Source data:

____

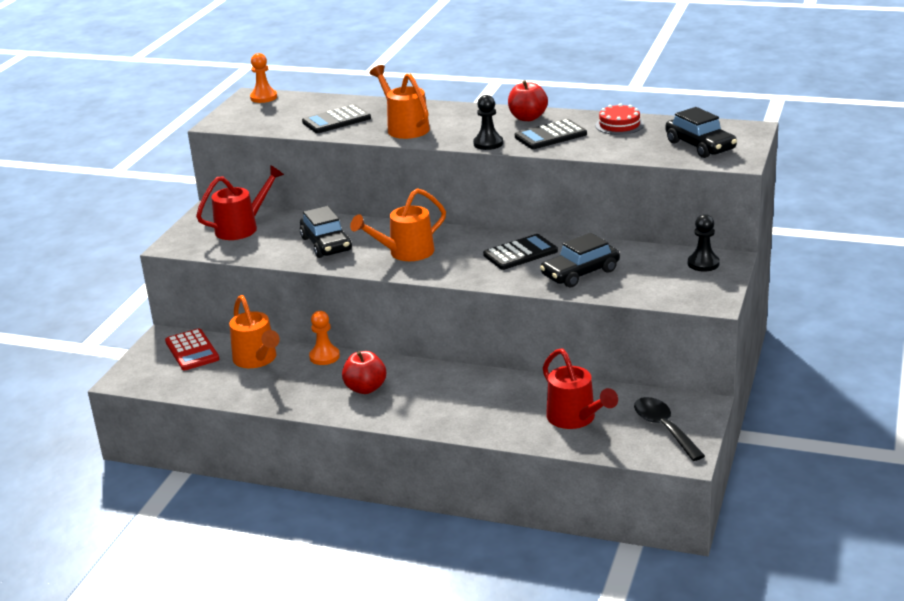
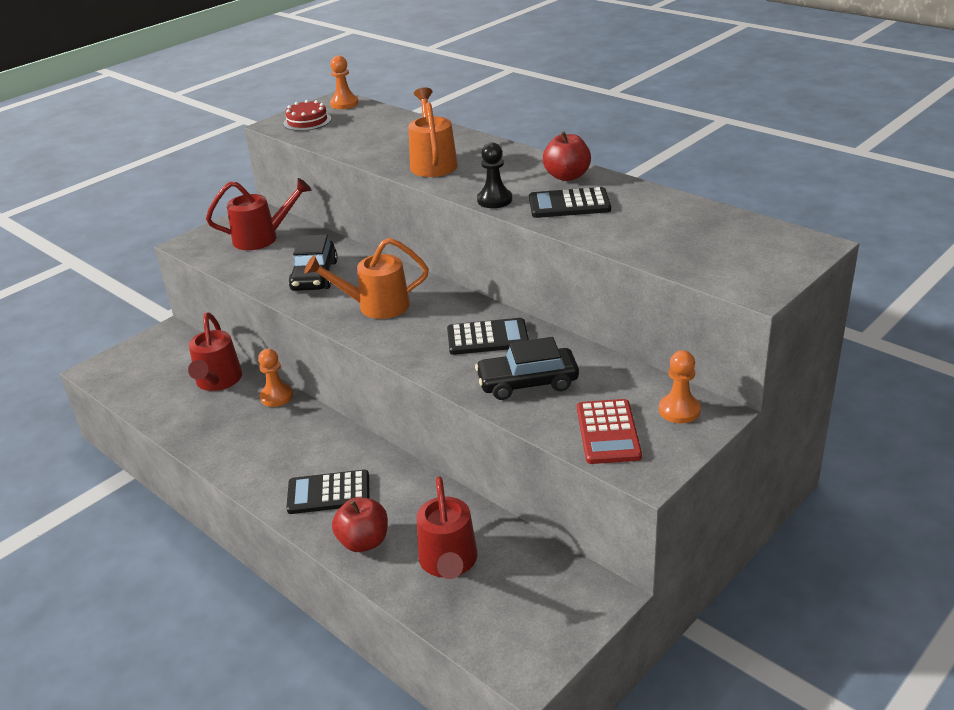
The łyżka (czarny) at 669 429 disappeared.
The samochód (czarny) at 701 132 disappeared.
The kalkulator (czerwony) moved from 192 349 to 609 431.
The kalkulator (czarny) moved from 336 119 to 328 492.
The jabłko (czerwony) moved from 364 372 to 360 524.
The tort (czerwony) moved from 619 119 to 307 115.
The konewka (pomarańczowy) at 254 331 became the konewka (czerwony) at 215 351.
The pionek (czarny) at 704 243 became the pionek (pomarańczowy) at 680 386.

____

> Assigned task
Return verbatim each line from the one that mentions "The samochód (czarny) at 701 132 disappeared." to the end of the entries, inclusive.

> Reply
The samochód (czarny) at 701 132 disappeared.
The kalkulator (czerwony) moved from 192 349 to 609 431.
The kalkulator (czarny) moved from 336 119 to 328 492.
The jabłko (czerwony) moved from 364 372 to 360 524.
The tort (czerwony) moved from 619 119 to 307 115.
The konewka (pomarańczowy) at 254 331 became the konewka (czerwony) at 215 351.
The pionek (czarny) at 704 243 became the pionek (pomarańczowy) at 680 386.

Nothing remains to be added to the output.